## Assignment
Copy exactly, please, each line of the data below until the line that contains "R103: 68k (DGND, VDD) -> 68k (N8, VDD)" has been copied, beginning at the top.

Collected data:
------------------------------

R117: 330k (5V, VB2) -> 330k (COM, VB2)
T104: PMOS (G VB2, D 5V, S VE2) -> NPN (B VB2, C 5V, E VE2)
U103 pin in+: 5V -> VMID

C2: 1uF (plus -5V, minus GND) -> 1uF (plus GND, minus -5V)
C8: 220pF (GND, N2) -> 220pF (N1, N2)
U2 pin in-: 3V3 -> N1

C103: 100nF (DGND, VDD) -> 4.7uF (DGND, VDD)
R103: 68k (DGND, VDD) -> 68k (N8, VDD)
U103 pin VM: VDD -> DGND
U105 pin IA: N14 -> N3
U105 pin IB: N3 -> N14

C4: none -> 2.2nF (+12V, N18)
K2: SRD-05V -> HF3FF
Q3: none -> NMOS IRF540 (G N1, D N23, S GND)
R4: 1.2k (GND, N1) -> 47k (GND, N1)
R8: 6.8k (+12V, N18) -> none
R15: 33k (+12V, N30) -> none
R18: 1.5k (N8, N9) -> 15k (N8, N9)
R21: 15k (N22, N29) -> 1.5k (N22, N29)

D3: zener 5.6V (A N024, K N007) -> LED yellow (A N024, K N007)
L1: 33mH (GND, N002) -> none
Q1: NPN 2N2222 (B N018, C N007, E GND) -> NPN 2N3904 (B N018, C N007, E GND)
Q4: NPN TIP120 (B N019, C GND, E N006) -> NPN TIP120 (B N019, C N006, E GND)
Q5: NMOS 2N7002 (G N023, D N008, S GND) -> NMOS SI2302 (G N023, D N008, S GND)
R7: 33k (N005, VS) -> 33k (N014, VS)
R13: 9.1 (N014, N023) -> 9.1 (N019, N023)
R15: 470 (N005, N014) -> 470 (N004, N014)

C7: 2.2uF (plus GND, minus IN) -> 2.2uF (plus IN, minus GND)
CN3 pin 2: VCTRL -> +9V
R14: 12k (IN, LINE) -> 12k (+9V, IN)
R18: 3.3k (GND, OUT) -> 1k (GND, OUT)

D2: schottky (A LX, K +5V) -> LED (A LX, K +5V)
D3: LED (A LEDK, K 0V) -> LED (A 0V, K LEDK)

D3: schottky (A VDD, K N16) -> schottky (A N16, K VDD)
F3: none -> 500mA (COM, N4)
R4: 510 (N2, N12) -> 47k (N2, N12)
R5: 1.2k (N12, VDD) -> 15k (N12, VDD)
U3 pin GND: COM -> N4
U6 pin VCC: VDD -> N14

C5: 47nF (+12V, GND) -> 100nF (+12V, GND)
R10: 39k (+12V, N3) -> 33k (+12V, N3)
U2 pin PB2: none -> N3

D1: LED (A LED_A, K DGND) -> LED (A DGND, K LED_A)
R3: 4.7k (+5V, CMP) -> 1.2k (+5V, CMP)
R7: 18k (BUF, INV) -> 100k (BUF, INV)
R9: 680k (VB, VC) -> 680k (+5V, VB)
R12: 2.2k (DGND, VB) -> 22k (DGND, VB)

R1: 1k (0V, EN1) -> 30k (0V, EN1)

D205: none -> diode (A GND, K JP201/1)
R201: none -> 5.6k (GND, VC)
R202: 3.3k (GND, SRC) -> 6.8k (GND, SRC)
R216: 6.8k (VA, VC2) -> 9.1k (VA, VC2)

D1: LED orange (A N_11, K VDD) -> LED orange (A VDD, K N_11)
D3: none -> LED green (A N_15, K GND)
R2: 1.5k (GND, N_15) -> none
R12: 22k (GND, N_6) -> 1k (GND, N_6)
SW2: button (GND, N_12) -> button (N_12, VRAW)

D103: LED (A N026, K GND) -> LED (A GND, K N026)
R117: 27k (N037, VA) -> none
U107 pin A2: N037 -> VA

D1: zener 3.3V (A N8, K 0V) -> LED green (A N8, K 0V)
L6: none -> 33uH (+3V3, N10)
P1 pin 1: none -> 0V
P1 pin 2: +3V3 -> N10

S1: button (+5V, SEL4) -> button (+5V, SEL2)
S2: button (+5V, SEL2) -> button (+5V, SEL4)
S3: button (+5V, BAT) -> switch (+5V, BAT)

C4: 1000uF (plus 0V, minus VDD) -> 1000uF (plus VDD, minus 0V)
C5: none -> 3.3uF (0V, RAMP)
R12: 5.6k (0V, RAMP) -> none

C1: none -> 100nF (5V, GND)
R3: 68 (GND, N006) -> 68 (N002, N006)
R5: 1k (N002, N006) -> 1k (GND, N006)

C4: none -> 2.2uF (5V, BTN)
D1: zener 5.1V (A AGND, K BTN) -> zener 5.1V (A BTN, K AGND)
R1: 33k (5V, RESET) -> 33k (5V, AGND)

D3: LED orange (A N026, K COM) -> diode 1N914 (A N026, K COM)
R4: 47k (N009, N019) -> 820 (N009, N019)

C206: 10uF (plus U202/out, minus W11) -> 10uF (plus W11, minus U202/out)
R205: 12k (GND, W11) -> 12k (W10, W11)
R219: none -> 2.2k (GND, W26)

------------------------------

## Solution to the exercise
R117: 330k (5V, VB2) -> 330k (COM, VB2)
T104: PMOS (G VB2, D 5V, S VE2) -> NPN (B VB2, C 5V, E VE2)
U103 pin in+: 5V -> VMID

C2: 1uF (plus -5V, minus GND) -> 1uF (plus GND, minus -5V)
C8: 220pF (GND, N2) -> 220pF (N1, N2)
U2 pin in-: 3V3 -> N1

C103: 100nF (DGND, VDD) -> 4.7uF (DGND, VDD)
R103: 68k (DGND, VDD) -> 68k (N8, VDD)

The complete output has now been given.